# EXERCISE DESCRIPTION:
Reproduce every one of the entries below word for word, keeping each line in its original order.

>> BEGIN SUPPLIED DATA

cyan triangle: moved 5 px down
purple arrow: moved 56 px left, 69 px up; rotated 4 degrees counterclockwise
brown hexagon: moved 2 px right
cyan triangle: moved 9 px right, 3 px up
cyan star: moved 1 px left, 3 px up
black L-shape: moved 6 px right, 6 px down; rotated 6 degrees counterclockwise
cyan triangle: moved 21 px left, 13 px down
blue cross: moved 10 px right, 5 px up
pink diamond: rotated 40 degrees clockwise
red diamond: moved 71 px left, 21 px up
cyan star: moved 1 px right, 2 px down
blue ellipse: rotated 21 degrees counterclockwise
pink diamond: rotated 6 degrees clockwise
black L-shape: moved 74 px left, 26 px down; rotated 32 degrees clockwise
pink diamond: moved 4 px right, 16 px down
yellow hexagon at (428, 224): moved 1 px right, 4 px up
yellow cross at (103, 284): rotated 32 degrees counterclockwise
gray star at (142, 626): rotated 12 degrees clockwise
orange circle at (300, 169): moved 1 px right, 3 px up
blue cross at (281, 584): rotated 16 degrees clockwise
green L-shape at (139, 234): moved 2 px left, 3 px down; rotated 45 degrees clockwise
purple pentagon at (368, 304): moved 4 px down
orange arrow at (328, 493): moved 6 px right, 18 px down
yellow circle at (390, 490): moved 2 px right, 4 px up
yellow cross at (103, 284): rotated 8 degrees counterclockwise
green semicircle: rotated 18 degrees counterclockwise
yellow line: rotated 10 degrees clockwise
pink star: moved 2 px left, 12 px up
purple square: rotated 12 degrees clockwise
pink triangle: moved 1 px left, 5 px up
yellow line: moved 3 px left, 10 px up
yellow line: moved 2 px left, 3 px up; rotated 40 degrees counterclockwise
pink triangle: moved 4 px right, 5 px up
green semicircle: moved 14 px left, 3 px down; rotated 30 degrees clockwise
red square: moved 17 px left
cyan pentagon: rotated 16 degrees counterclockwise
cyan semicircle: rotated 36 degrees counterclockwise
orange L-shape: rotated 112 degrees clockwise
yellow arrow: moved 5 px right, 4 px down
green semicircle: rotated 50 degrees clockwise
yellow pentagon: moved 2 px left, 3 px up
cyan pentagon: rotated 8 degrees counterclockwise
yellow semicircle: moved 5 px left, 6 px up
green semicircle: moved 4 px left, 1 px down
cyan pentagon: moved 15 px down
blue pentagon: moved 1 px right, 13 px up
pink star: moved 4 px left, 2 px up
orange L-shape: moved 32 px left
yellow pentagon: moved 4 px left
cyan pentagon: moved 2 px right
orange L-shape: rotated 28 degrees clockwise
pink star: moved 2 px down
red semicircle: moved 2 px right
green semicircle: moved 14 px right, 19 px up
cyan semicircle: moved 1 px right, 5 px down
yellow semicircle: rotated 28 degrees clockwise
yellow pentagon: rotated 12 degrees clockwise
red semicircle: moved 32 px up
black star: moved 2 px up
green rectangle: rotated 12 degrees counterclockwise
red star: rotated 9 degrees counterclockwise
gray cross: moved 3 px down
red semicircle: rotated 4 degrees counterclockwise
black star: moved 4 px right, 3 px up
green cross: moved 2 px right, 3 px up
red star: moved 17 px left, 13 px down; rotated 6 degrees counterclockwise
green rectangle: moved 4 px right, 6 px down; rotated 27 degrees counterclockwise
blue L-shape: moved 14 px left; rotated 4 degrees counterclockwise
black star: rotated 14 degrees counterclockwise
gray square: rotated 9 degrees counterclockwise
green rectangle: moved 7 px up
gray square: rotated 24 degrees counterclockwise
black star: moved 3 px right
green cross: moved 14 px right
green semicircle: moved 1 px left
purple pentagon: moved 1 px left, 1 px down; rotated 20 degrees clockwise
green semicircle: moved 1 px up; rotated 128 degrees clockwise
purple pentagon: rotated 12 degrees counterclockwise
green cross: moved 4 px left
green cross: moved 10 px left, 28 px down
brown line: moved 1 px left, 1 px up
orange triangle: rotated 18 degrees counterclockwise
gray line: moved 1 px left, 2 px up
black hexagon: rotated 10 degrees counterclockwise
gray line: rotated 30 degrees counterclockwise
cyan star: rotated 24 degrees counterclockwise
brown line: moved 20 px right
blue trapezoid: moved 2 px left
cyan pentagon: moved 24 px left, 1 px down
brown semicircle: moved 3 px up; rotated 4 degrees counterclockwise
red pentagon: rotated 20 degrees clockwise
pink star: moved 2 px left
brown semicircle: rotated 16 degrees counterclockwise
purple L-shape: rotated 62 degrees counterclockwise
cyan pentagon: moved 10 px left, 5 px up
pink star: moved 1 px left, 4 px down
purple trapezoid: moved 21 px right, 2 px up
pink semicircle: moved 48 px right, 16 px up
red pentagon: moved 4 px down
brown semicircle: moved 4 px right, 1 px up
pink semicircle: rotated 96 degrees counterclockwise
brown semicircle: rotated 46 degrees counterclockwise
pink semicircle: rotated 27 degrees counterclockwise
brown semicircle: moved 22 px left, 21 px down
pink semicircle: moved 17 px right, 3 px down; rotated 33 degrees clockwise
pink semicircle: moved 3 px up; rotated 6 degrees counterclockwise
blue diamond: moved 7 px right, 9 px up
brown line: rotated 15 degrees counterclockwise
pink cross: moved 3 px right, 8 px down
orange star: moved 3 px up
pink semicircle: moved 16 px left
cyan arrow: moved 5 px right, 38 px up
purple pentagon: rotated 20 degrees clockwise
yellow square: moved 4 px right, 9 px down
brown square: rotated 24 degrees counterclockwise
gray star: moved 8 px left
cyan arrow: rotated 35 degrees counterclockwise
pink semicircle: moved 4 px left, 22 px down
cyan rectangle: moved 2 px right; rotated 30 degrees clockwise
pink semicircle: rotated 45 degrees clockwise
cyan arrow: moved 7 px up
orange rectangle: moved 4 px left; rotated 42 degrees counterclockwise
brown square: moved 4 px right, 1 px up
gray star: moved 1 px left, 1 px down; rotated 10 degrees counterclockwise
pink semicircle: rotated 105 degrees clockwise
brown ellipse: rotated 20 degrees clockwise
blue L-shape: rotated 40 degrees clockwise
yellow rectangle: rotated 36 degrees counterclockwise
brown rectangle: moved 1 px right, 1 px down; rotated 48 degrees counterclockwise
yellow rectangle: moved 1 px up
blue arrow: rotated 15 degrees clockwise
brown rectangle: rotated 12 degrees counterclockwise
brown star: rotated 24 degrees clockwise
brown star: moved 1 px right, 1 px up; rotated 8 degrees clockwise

>> END SUPPLIED DATA

# RESPONSE FOR THIS EXERCISE:
cyan triangle: moved 5 px down
purple arrow: moved 56 px left, 69 px up; rotated 4 degrees counterclockwise
brown hexagon: moved 2 px right
cyan triangle: moved 9 px right, 3 px up
cyan star: moved 1 px left, 3 px up
black L-shape: moved 6 px right, 6 px down; rotated 6 degrees counterclockwise
cyan triangle: moved 21 px left, 13 px down
blue cross: moved 10 px right, 5 px up
pink diamond: rotated 40 degrees clockwise
red diamond: moved 71 px left, 21 px up
cyan star: moved 1 px right, 2 px down
blue ellipse: rotated 21 degrees counterclockwise
pink diamond: rotated 6 degrees clockwise
black L-shape: moved 74 px left, 26 px down; rotated 32 degrees clockwise
pink diamond: moved 4 px right, 16 px down
yellow hexagon at (428, 224): moved 1 px right, 4 px up
yellow cross at (103, 284): rotated 32 degrees counterclockwise
gray star at (142, 626): rotated 12 degrees clockwise
orange circle at (300, 169): moved 1 px right, 3 px up
blue cross at (281, 584): rotated 16 degrees clockwise
green L-shape at (139, 234): moved 2 px left, 3 px down; rotated 45 degrees clockwise
purple pentagon at (368, 304): moved 4 px down
orange arrow at (328, 493): moved 6 px right, 18 px down
yellow circle at (390, 490): moved 2 px right, 4 px up
yellow cross at (103, 284): rotated 8 degrees counterclockwise
green semicircle: rotated 18 degrees counterclockwise
yellow line: rotated 10 degrees clockwise
pink star: moved 2 px left, 12 px up
purple square: rotated 12 degrees clockwise
pink triangle: moved 1 px left, 5 px up
yellow line: moved 3 px left, 10 px up
yellow line: moved 2 px left, 3 px up; rotated 40 degrees counterclockwise
pink triangle: moved 4 px right, 5 px up
green semicircle: moved 14 px left, 3 px down; rotated 30 degrees clockwise
red square: moved 17 px left
cyan pentagon: rotated 16 degrees counterclockwise
cyan semicircle: rotated 36 degrees counterclockwise
orange L-shape: rotated 112 degrees clockwise
yellow arrow: moved 5 px right, 4 px down
green semicircle: rotated 50 degrees clockwise
yellow pentagon: moved 2 px left, 3 px up
cyan pentagon: rotated 8 degrees counterclockwise
yellow semicircle: moved 5 px left, 6 px up
green semicircle: moved 4 px left, 1 px down
cyan pentagon: moved 15 px down
blue pentagon: moved 1 px right, 13 px up
pink star: moved 4 px left, 2 px up
orange L-shape: moved 32 px left
yellow pentagon: moved 4 px left
cyan pentagon: moved 2 px right
orange L-shape: rotated 28 degrees clockwise
pink star: moved 2 px down
red semicircle: moved 2 px right
green semicircle: moved 14 px right, 19 px up
cyan semicircle: moved 1 px right, 5 px down
yellow semicircle: rotated 28 degrees clockwise
yellow pentagon: rotated 12 degrees clockwise
red semicircle: moved 32 px up
black star: moved 2 px up
green rectangle: rotated 12 degrees counterclockwise
red star: rotated 9 degrees counterclockwise
gray cross: moved 3 px down
red semicircle: rotated 4 degrees counterclockwise
black star: moved 4 px right, 3 px up
green cross: moved 2 px right, 3 px up
red star: moved 17 px left, 13 px down; rotated 6 degrees counterclockwise
green rectangle: moved 4 px right, 6 px down; rotated 27 degrees counterclockwise
blue L-shape: moved 14 px left; rotated 4 degrees counterclockwise
black star: rotated 14 degrees counterclockwise
gray square: rotated 9 degrees counterclockwise
green rectangle: moved 7 px up
gray square: rotated 24 degrees counterclockwise
black star: moved 3 px right
green cross: moved 14 px right
green semicircle: moved 1 px left
purple pentagon: moved 1 px left, 1 px down; rotated 20 degrees clockwise
green semicircle: moved 1 px up; rotated 128 degrees clockwise
purple pentagon: rotated 12 degrees counterclockwise
green cross: moved 4 px left
green cross: moved 10 px left, 28 px down
brown line: moved 1 px left, 1 px up
orange triangle: rotated 18 degrees counterclockwise
gray line: moved 1 px left, 2 px up
black hexagon: rotated 10 degrees counterclockwise
gray line: rotated 30 degrees counterclockwise
cyan star: rotated 24 degrees counterclockwise
brown line: moved 20 px right
blue trapezoid: moved 2 px left
cyan pentagon: moved 24 px left, 1 px down
brown semicircle: moved 3 px up; rotated 4 degrees counterclockwise
red pentagon: rotated 20 degrees clockwise
pink star: moved 2 px left
brown semicircle: rotated 16 degrees counterclockwise
purple L-shape: rotated 62 degrees counterclockwise
cyan pentagon: moved 10 px left, 5 px up
pink star: moved 1 px left, 4 px down
purple trapezoid: moved 21 px right, 2 px up
pink semicircle: moved 48 px right, 16 px up
red pentagon: moved 4 px down
brown semicircle: moved 4 px right, 1 px up
pink semicircle: rotated 96 degrees counterclockwise
brown semicircle: rotated 46 degrees counterclockwise
pink semicircle: rotated 27 degrees counterclockwise
brown semicircle: moved 22 px left, 21 px down
pink semicircle: moved 17 px right, 3 px down; rotated 33 degrees clockwise
pink semicircle: moved 3 px up; rotated 6 degrees counterclockwise
blue diamond: moved 7 px right, 9 px up
brown line: rotated 15 degrees counterclockwise
pink cross: moved 3 px right, 8 px down
orange star: moved 3 px up
pink semicircle: moved 16 px left
cyan arrow: moved 5 px right, 38 px up
purple pentagon: rotated 20 degrees clockwise
yellow square: moved 4 px right, 9 px down
brown square: rotated 24 degrees counterclockwise
gray star: moved 8 px left
cyan arrow: rotated 35 degrees counterclockwise
pink semicircle: moved 4 px left, 22 px down
cyan rectangle: moved 2 px right; rotated 30 degrees clockwise
pink semicircle: rotated 45 degrees clockwise
cyan arrow: moved 7 px up
orange rectangle: moved 4 px left; rotated 42 degrees counterclockwise
brown square: moved 4 px right, 1 px up
gray star: moved 1 px left, 1 px down; rotated 10 degrees counterclockwise
pink semicircle: rotated 105 degrees clockwise
brown ellipse: rotated 20 degrees clockwise
blue L-shape: rotated 40 degrees clockwise
yellow rectangle: rotated 36 degrees counterclockwise
brown rectangle: moved 1 px right, 1 px down; rotated 48 degrees counterclockwise
yellow rectangle: moved 1 px up
blue arrow: rotated 15 degrees clockwise
brown rectangle: rotated 12 degrees counterclockwise
brown star: rotated 24 degrees clockwise
brown star: moved 1 px right, 1 px up; rotated 8 degrees clockwise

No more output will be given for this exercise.